* **SOURCE MATERIAL**
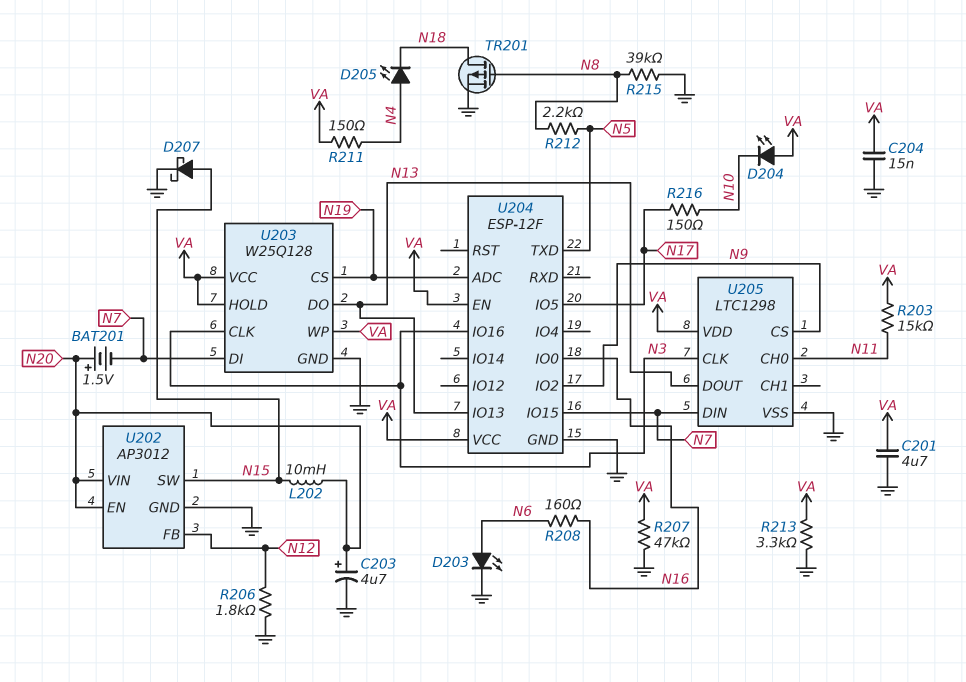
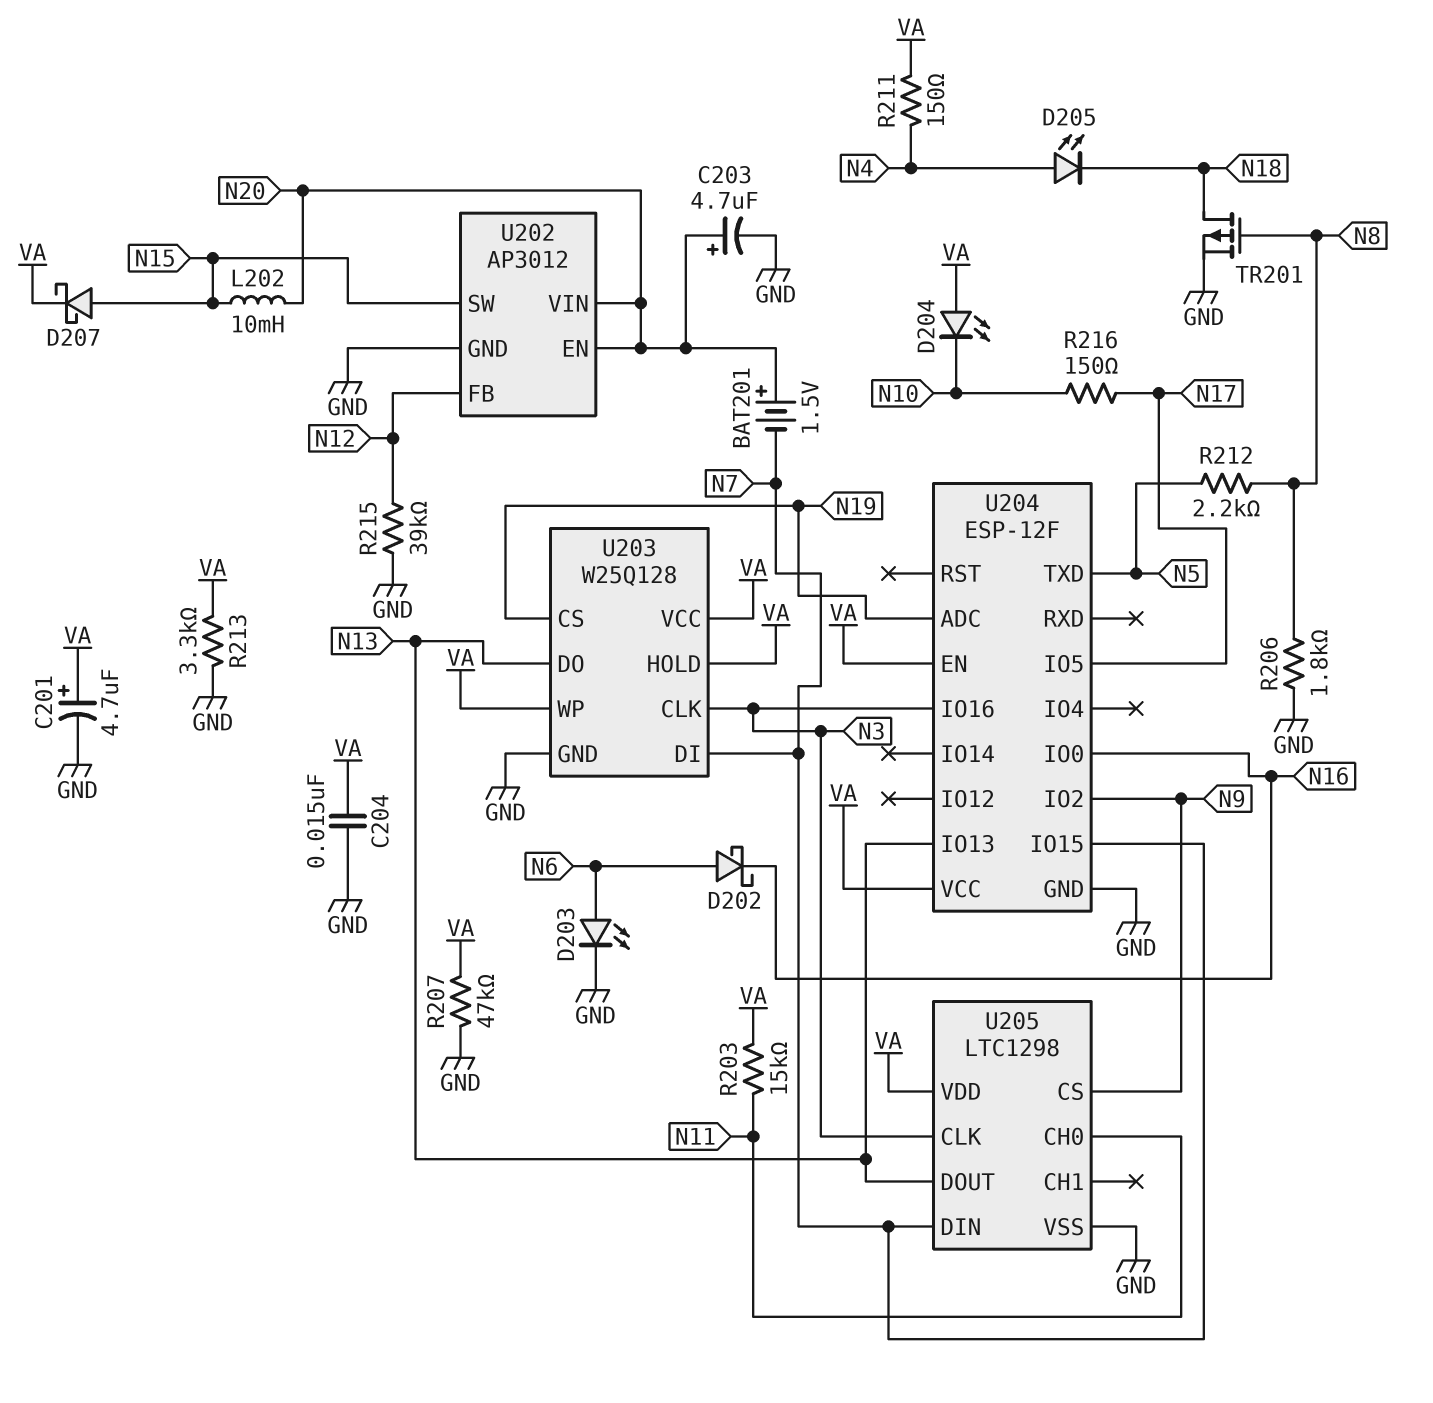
C201: 4.7uF (GND, VA) -> 4.7uF (plus VA, minus GND)
D202: none -> schottky (A N6, K N16)
D207: schottky (A N15, K GND) -> schottky (A N15, K VA)
R206: 1.8k (GND, N12) -> 1.8k (GND, N8)
R208: 160 (N6, N16) -> none
R215: 39k (GND, N8) -> 39k (GND, N12)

* **EXERCISE DETAILS**
Extract all the data above exactly, excluding every picture.

* **EXERCISE RESULT**
C201: 4.7uF (GND, VA) -> 4.7uF (plus VA, minus GND)
D202: none -> schottky (A N6, K N16)
D207: schottky (A N15, K GND) -> schottky (A N15, K VA)
R206: 1.8k (GND, N12) -> 1.8k (GND, N8)
R208: 160 (N6, N16) -> none
R215: 39k (GND, N8) -> 39k (GND, N12)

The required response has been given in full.